▶ [WHAT THE TASK ASKS] Each entry below should be returned exactly as is, with the pictures removed.

★ ★ ★ ★ ★

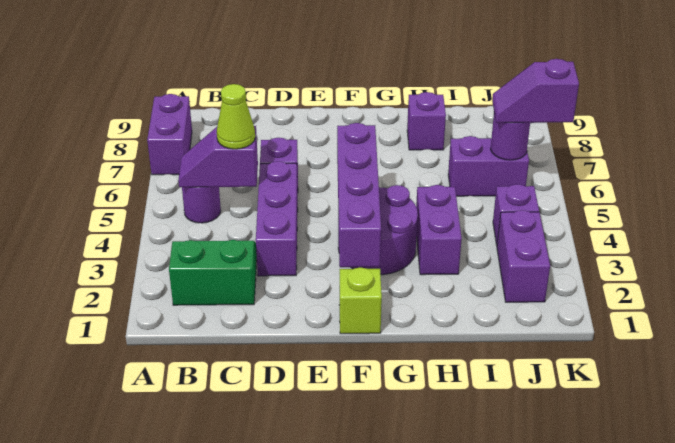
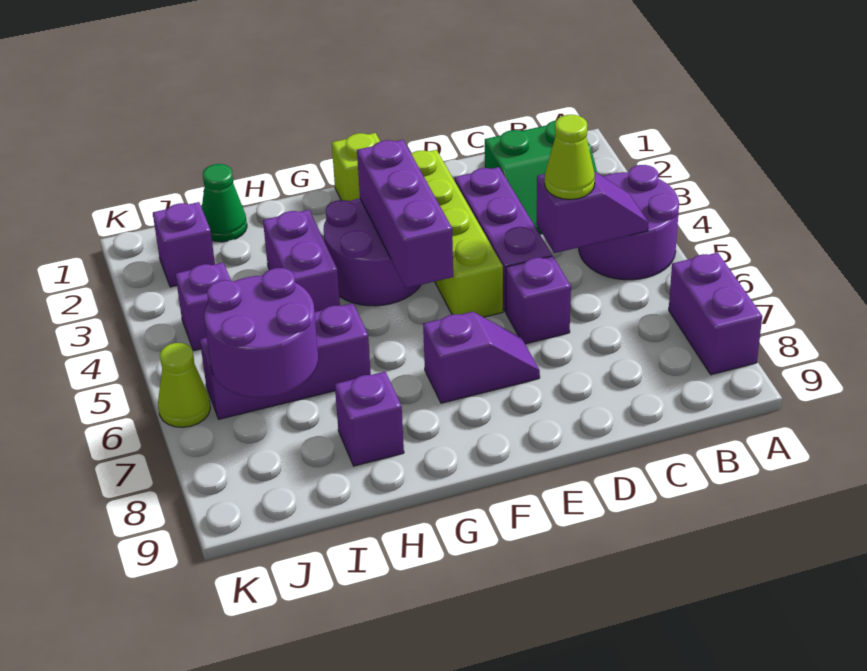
purple round brick B5 level 1 -> purple round brick A4:B5 level 1
none -> lime brick E2:E5 level 1
purple brick F2:F5 level 2 -> purple brick F3:F5 level 2
none -> green cone I1 level 1
purple brick I6:J6 level 1 -> purple brick H6:J6 level 1
purple brick J2:J3 level 1 -> purple brick J2 level 1
purple round brick J6 level 2 -> purple round brick I6:J7 level 2
purple slope J6:K6 level 3 top K -> purple slope E7:F7 level 1 top F
none -> lime cone K6 level 1

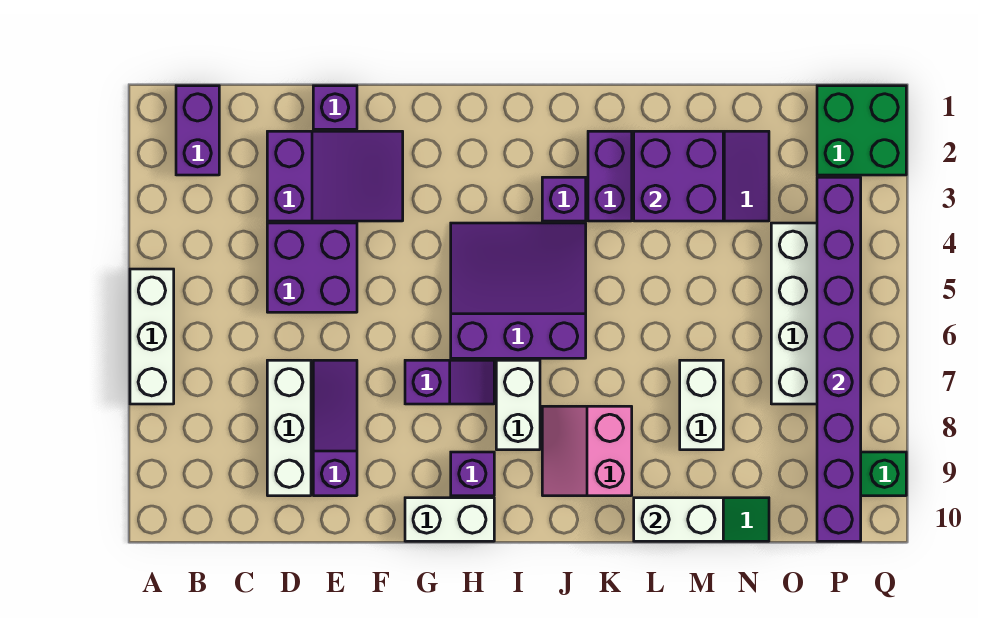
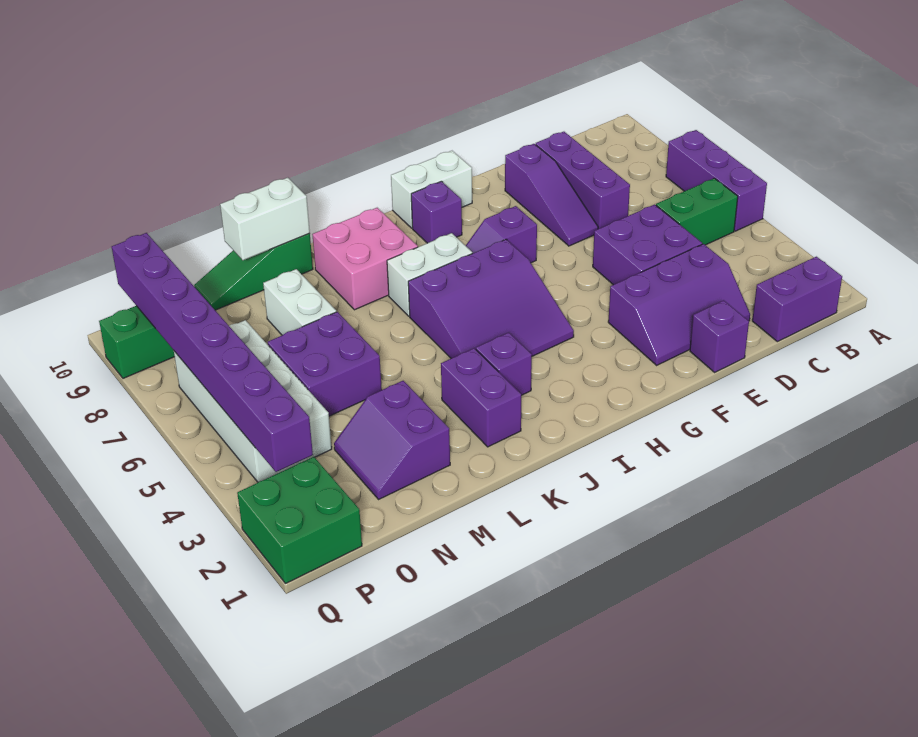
white brick A5:A7 level 1 -> purple brick A5:A7 level 1
purple brick B1:B2 level 1 -> purple brick B1:C1 level 1
none -> green brick B5:C5 level 1
purple slope D2:F3 level 1 top D -> purple slope D2:F3 level 1 top 3
white brick D7:D9 level 1 -> purple brick D7:D9 level 1
white brick I7:I8 level 1 -> white brick I7:J7 level 1
pink slope J8:K9 level 1 top K -> pink brick J8:K9 level 1
purple brick L2:M3 level 2 -> purple brick M5:N6 level 1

★ ★ ★ ★ ★

▶ [FINISHED TASK]
purple round brick B5 level 1 -> purple round brick A4:B5 level 1
none -> lime brick E2:E5 level 1
purple brick F2:F5 level 2 -> purple brick F3:F5 level 2
none -> green cone I1 level 1
purple brick I6:J6 level 1 -> purple brick H6:J6 level 1
purple brick J2:J3 level 1 -> purple brick J2 level 1
purple round brick J6 level 2 -> purple round brick I6:J7 level 2
purple slope J6:K6 level 3 top K -> purple slope E7:F7 level 1 top F
none -> lime cone K6 level 1

white brick A5:A7 level 1 -> purple brick A5:A7 level 1
purple brick B1:B2 level 1 -> purple brick B1:C1 level 1
none -> green brick B5:C5 level 1
purple slope D2:F3 level 1 top D -> purple slope D2:F3 level 1 top 3
white brick D7:D9 level 1 -> purple brick D7:D9 level 1
white brick I7:I8 level 1 -> white brick I7:J7 level 1
pink slope J8:K9 level 1 top K -> pink brick J8:K9 level 1
purple brick L2:M3 level 2 -> purple brick M5:N6 level 1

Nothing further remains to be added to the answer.